====== LISTED RECORDS ======
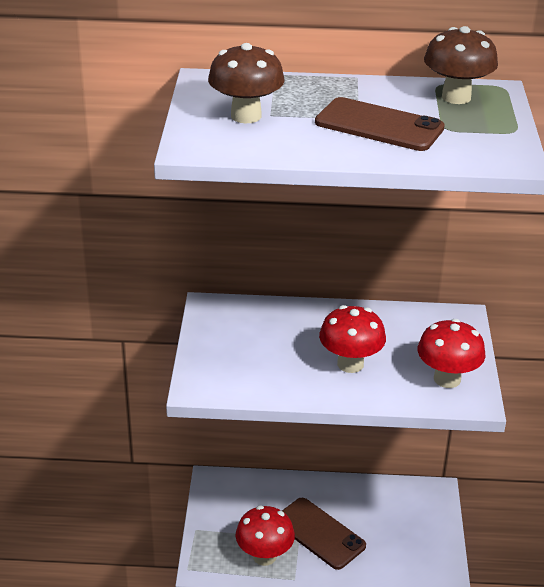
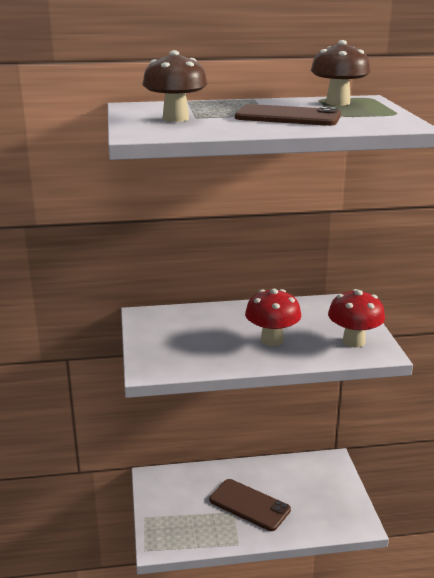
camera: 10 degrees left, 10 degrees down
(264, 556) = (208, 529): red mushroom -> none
======
====== LISTED RECORDS ======
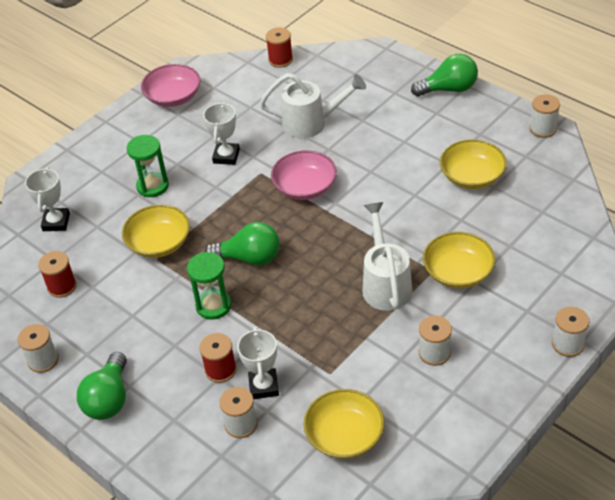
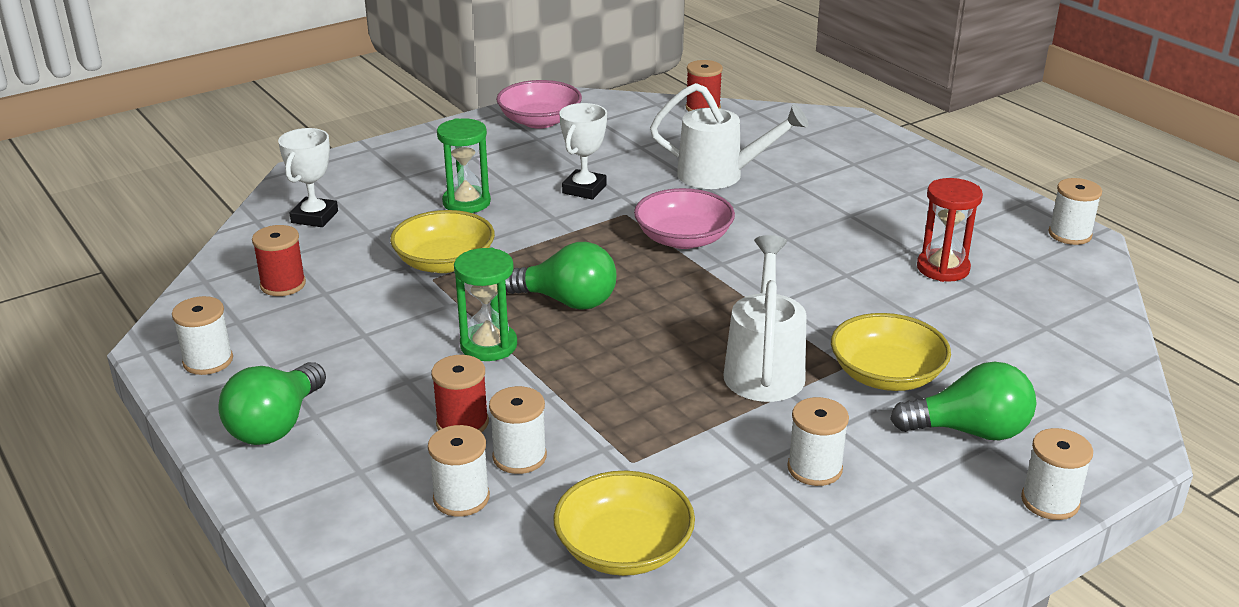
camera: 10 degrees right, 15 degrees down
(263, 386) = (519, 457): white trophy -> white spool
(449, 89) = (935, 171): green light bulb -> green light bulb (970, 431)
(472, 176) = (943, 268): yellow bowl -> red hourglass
======
■ **INSTRUCTIONS TO FOLLOW**: The lines above, starting at the one with "camera: 10 degrees left, 10 degrees down" and ending at the one with "(264, 556) = (208, 529): red mushroom -> none", are the only ones to return, exactly as written.

■ **REPLY TO THE TASK**:
camera: 10 degrees left, 10 degrees down
(264, 556) = (208, 529): red mushroom -> none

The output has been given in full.